EXERCISE DETAILS:
Once the line with "pink hexagon: (696, 190) -> (520, 216), moved" is found in the entries below, repeat it and each following line exactly, up to and including the line with "brown pentagon: (978, 366)". Add no other lines.

☆ ☆ ☆ ☆ ☆

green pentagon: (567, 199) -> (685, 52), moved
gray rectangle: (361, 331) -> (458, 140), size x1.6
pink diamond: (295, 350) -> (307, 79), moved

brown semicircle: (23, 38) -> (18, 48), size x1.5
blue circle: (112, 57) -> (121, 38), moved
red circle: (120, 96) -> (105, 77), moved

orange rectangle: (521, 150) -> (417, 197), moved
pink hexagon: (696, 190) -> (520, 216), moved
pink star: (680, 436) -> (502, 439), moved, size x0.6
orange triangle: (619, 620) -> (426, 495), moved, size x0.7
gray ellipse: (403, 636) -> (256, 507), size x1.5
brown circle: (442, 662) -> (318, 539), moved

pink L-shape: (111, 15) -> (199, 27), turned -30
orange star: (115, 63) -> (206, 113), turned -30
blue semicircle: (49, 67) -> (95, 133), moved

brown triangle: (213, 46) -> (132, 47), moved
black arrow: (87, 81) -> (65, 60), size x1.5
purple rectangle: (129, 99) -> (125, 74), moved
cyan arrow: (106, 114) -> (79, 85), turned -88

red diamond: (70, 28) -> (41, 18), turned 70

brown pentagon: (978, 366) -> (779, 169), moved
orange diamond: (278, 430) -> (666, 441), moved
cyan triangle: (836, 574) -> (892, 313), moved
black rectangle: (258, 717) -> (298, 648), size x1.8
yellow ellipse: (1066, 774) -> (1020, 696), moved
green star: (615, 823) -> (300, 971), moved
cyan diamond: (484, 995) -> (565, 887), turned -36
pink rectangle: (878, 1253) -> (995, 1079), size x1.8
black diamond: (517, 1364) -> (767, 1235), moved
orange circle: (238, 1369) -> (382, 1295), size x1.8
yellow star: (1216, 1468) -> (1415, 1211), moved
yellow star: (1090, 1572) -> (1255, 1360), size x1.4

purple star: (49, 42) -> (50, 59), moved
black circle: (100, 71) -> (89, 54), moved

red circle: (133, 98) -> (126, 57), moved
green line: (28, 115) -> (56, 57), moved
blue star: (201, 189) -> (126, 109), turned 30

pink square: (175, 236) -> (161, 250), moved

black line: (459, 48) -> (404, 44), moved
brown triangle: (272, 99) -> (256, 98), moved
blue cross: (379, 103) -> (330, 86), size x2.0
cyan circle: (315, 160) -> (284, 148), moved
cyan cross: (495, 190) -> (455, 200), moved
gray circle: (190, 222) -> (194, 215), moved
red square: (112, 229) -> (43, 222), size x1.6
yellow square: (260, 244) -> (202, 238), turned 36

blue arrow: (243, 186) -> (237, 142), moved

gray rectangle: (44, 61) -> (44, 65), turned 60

☆ ☆ ☆ ☆ ☆

WRITTEN SOLUTION:
pink hexagon: (696, 190) -> (520, 216), moved
pink star: (680, 436) -> (502, 439), moved, size x0.6
orange triangle: (619, 620) -> (426, 495), moved, size x0.7
gray ellipse: (403, 636) -> (256, 507), size x1.5
brown circle: (442, 662) -> (318, 539), moved

pink L-shape: (111, 15) -> (199, 27), turned -30
orange star: (115, 63) -> (206, 113), turned -30
blue semicircle: (49, 67) -> (95, 133), moved

brown triangle: (213, 46) -> (132, 47), moved
black arrow: (87, 81) -> (65, 60), size x1.5
purple rectangle: (129, 99) -> (125, 74), moved
cyan arrow: (106, 114) -> (79, 85), turned -88

red diamond: (70, 28) -> (41, 18), turned 70

brown pentagon: (978, 366) -> (779, 169), moved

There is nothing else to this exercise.